- MATERIALS PROVIDED
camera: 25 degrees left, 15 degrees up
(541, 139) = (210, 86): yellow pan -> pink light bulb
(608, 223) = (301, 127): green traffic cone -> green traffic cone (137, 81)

---

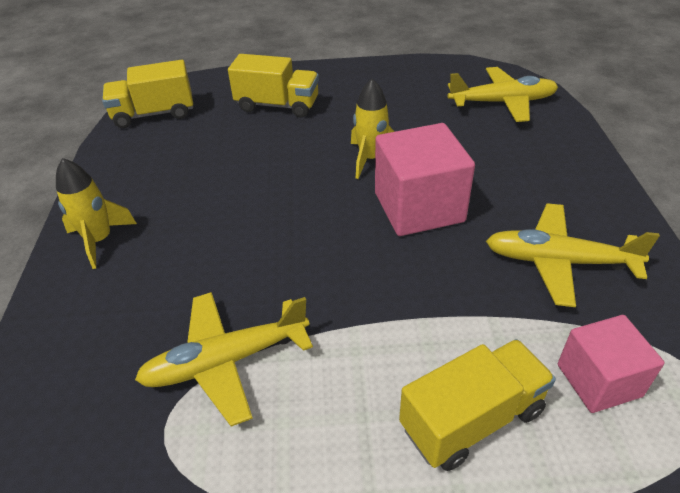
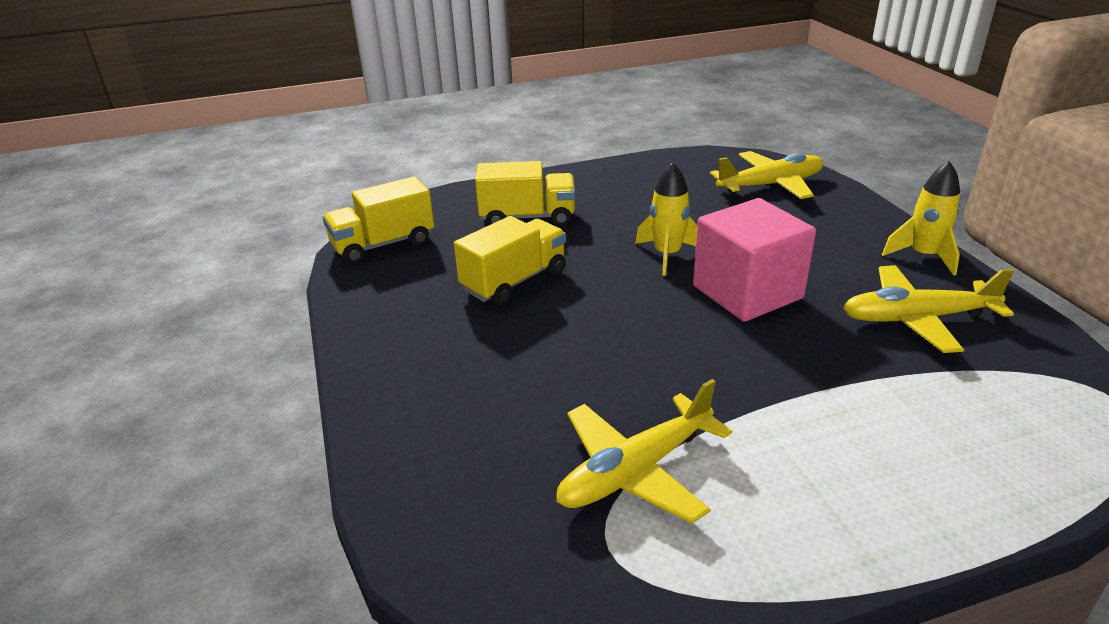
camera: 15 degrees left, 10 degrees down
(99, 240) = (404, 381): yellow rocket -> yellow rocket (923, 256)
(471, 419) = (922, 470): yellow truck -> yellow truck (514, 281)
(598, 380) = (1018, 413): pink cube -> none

--

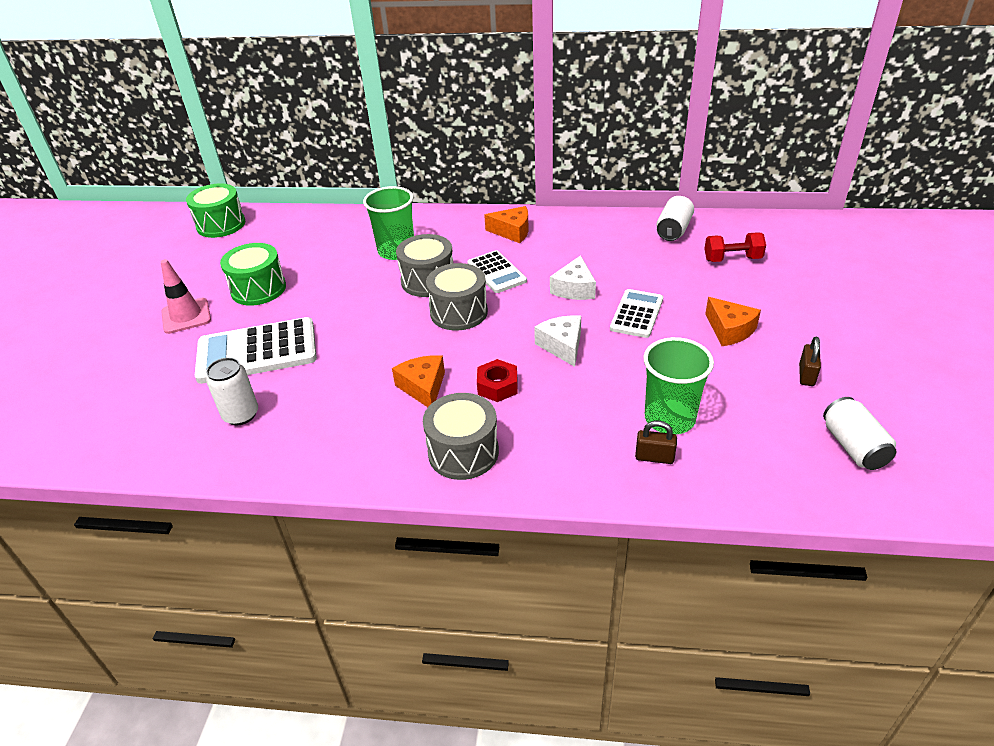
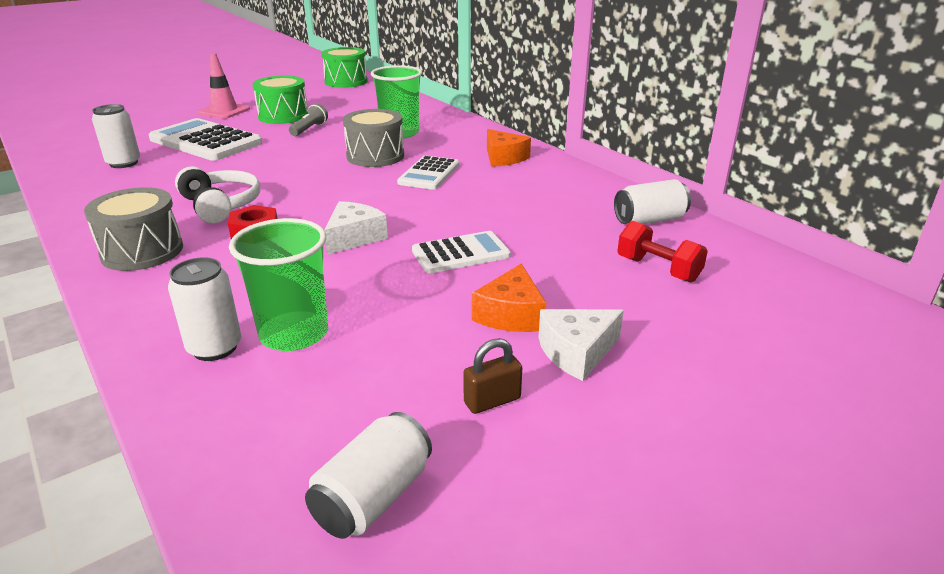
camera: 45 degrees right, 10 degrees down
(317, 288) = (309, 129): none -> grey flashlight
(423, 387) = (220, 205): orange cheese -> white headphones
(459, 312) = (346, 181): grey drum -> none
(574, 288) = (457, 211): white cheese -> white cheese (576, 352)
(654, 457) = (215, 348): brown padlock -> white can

- TASK GOAL
Give back the records above exactly, limited to the lines between the one holding "(423, 387) = (220, 205): orange" and the one holding "(654, 457) = (215, 348): brown", inclusive.

- SOLUTION TO THE PROBLEM
(423, 387) = (220, 205): orange cheese -> white headphones
(459, 312) = (346, 181): grey drum -> none
(574, 288) = (457, 211): white cheese -> white cheese (576, 352)
(654, 457) = (215, 348): brown padlock -> white can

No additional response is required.